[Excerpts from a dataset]
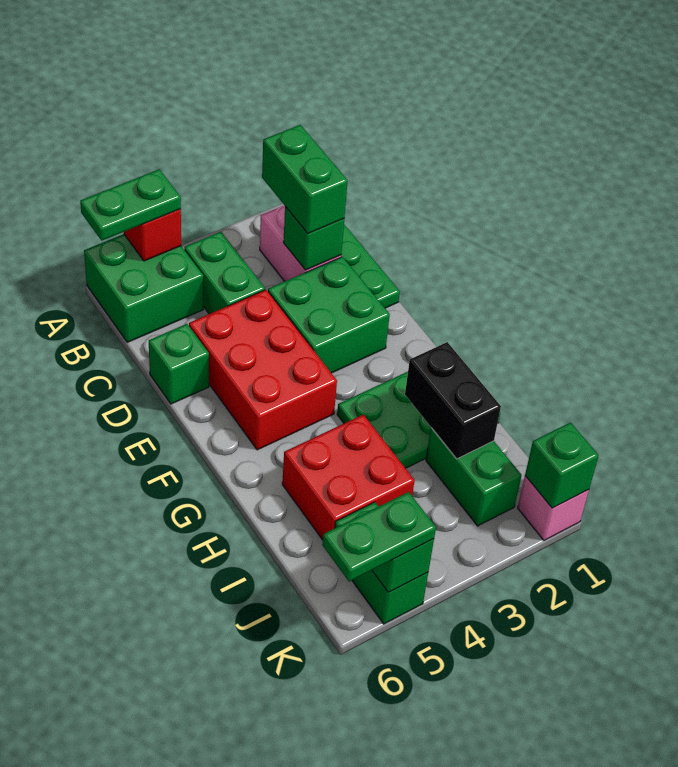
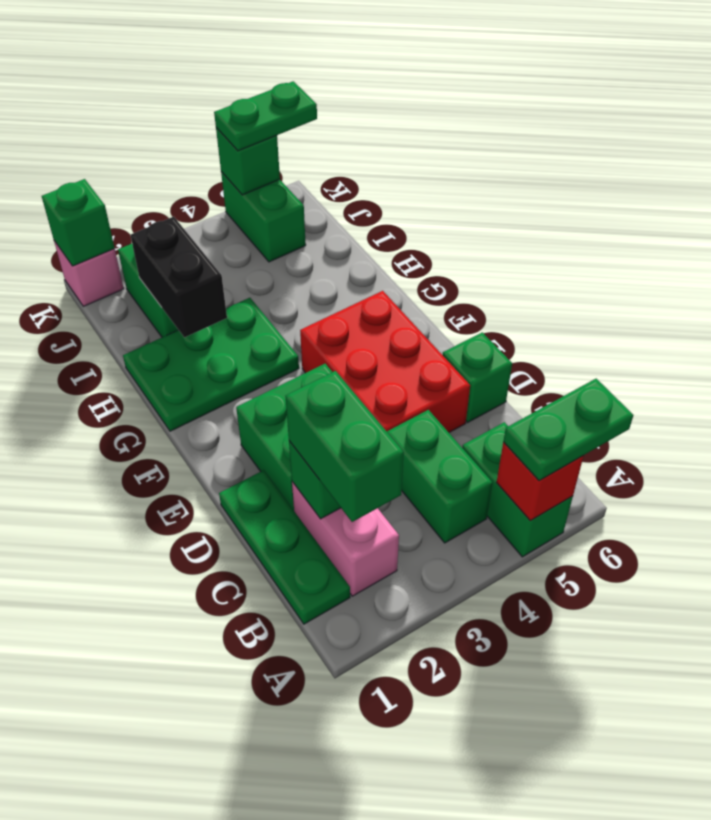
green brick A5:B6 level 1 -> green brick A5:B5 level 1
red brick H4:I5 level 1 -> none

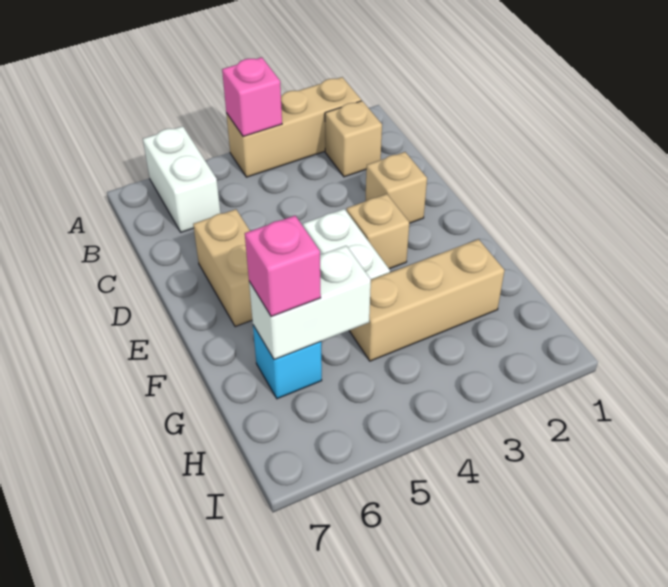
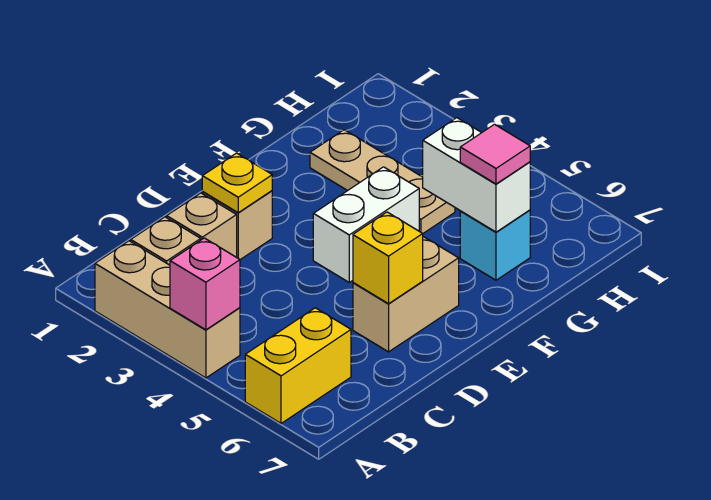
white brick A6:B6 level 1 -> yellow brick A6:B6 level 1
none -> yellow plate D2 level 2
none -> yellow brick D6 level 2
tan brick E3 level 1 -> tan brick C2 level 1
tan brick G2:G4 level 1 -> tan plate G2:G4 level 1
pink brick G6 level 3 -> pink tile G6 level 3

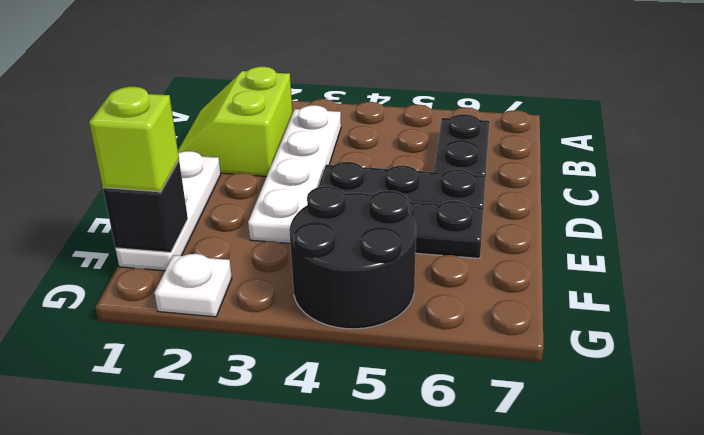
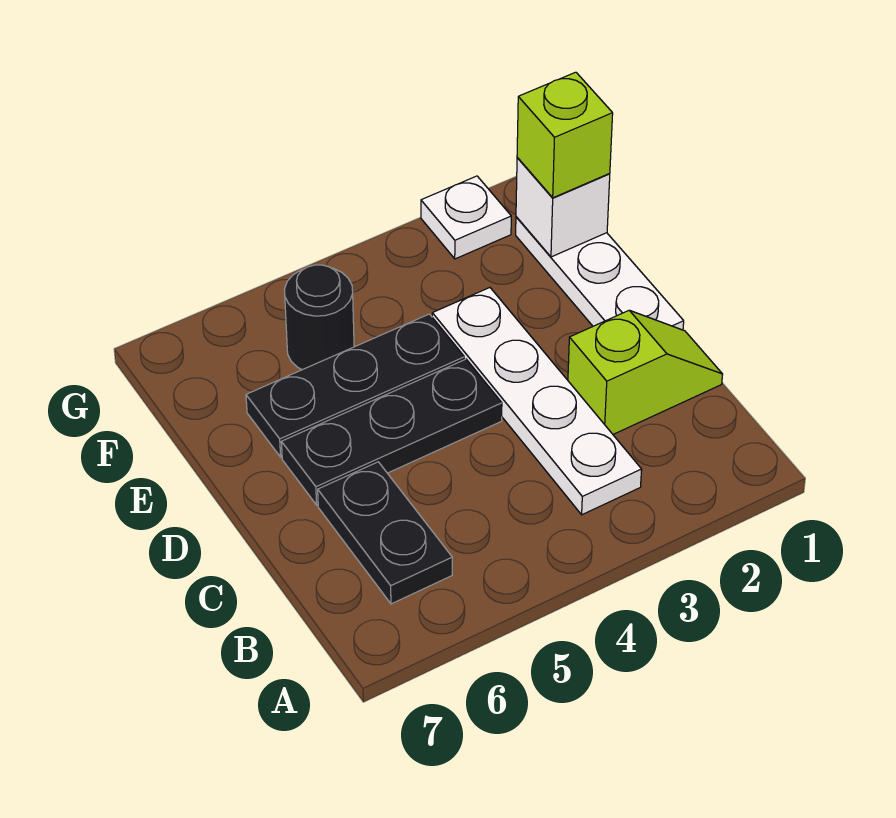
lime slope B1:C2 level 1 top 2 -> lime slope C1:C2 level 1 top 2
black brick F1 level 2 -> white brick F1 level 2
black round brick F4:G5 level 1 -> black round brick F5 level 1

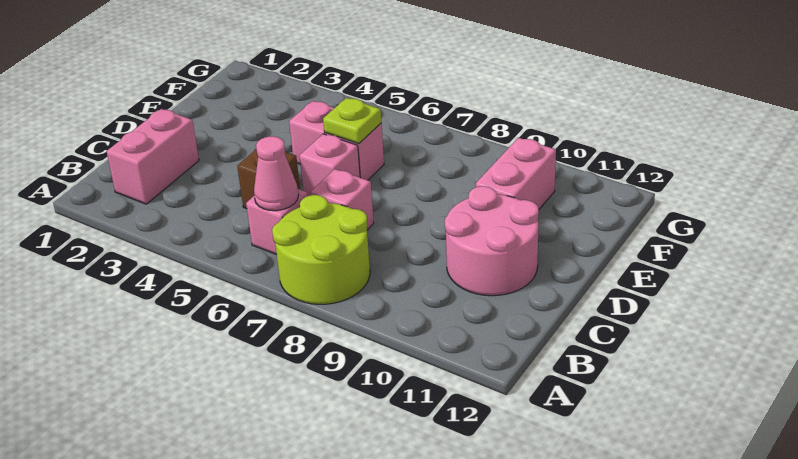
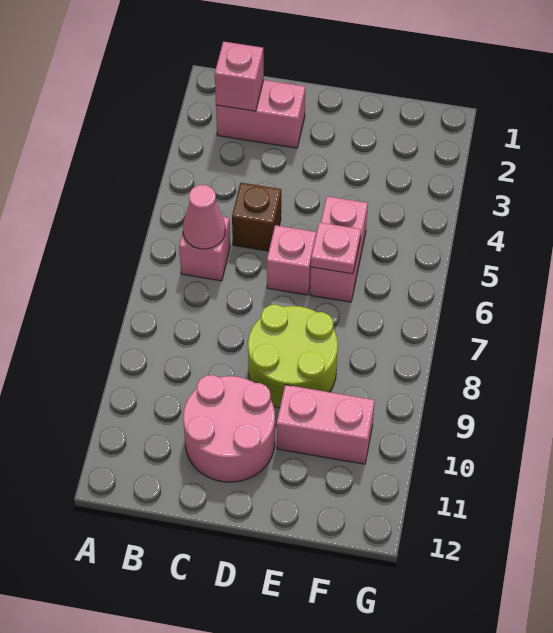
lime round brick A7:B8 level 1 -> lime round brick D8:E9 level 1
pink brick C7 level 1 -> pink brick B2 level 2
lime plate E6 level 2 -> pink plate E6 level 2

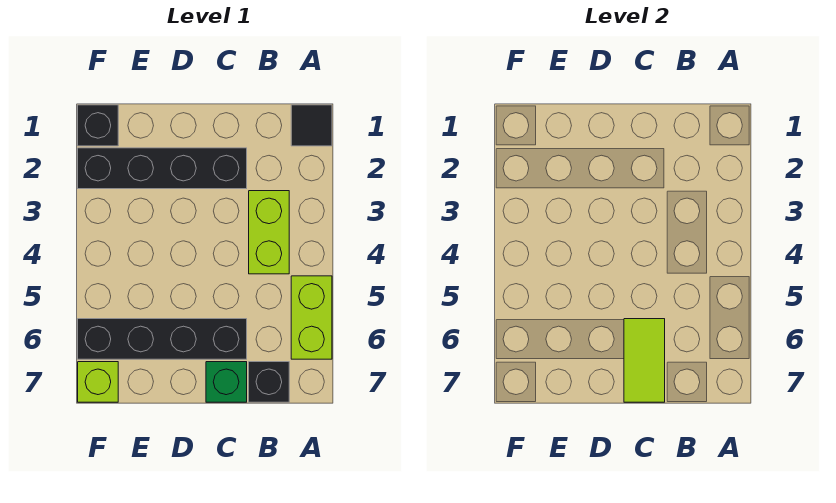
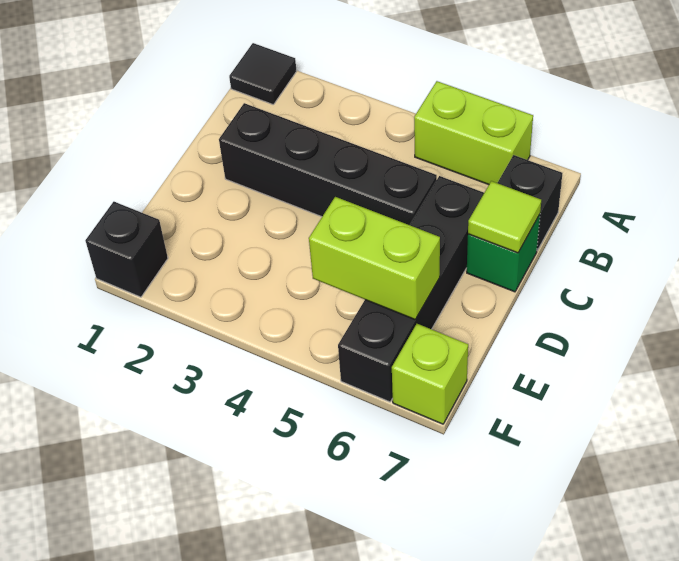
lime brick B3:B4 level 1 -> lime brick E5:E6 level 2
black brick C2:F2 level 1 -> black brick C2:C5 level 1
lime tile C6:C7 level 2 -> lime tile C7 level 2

WORK REQUIRED: What lines in the data above contain the word "yellow"? Show them all.

RESULT:
white brick A6:B6 level 1 -> yellow brick A6:B6 level 1
none -> yellow plate D2 level 2
none -> yellow brick D6 level 2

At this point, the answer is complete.